--- MATERIALS PROVIDED ---
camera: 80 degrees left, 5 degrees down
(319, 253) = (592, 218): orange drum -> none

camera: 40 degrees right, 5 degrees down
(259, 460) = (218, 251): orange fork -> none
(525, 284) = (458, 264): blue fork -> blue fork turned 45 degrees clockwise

...

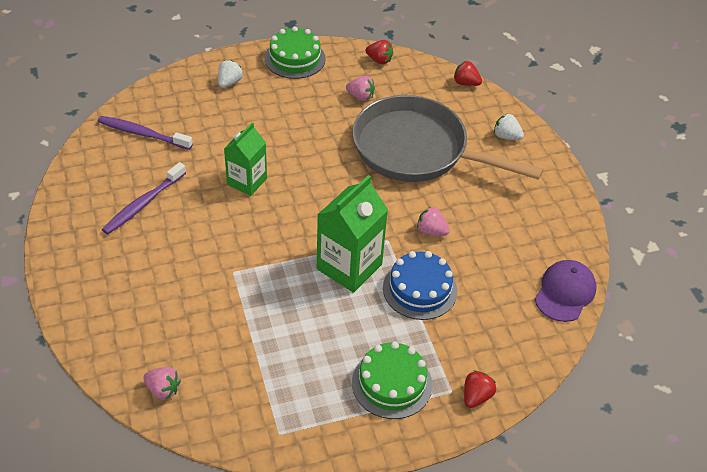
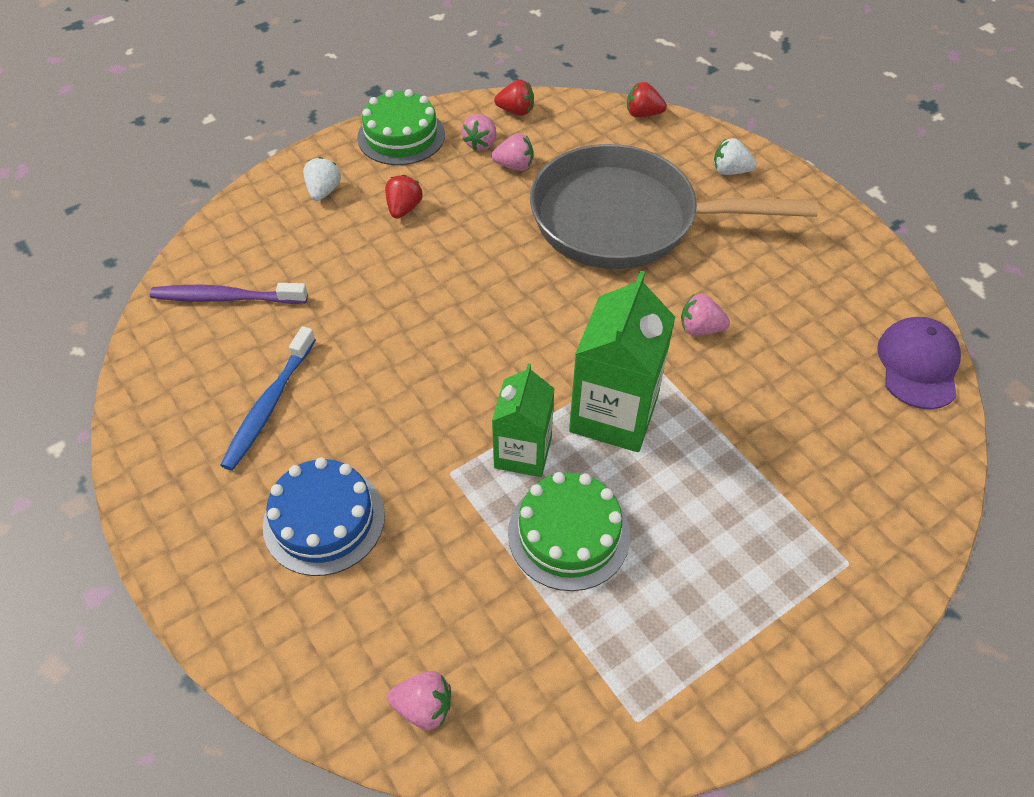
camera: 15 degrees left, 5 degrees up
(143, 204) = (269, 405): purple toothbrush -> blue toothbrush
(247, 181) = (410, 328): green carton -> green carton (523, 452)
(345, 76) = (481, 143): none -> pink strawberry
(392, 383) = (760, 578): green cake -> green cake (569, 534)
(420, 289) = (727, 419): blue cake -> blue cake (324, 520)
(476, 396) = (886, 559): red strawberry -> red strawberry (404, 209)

--

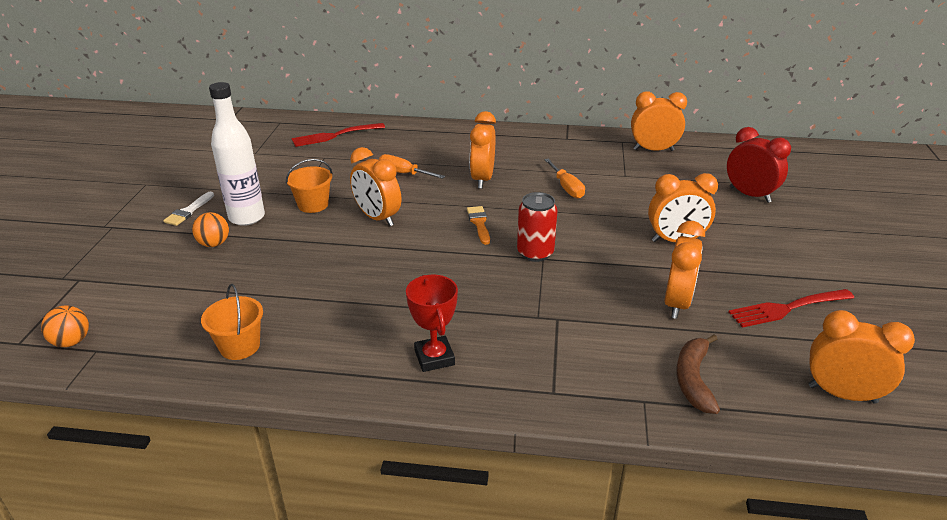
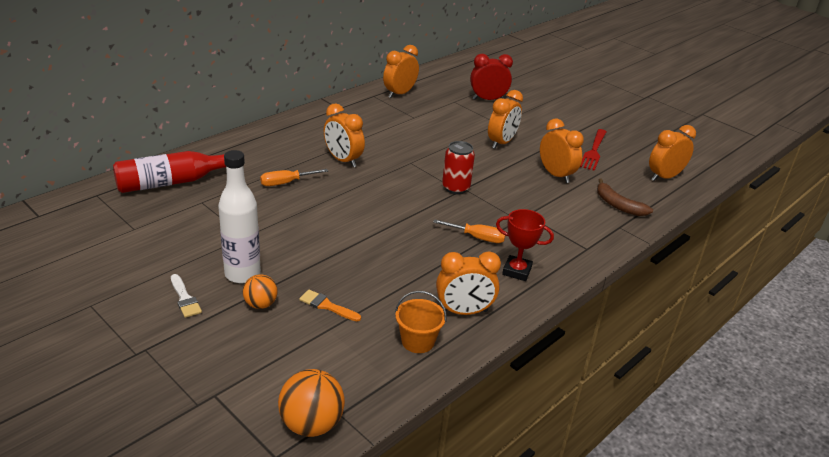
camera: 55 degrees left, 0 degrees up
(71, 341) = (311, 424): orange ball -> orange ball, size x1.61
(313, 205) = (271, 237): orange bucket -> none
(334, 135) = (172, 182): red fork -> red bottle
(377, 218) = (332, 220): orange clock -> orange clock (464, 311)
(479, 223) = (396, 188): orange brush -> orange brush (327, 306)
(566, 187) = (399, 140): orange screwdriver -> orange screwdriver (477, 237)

--- WORK TO BE COMPLETED ---
Provide only the number of lines in the listing above that contain "left".

--- WRITTEN REPLY ---
3